Count the lines in the items below that contain the string "curtain", treating uppercase and lowercase letters as distinct. Give only the number.
— Start of Material to process —
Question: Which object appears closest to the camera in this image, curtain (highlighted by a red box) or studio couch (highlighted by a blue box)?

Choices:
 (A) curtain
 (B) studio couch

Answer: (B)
— End of Material to process —
Complete response: 2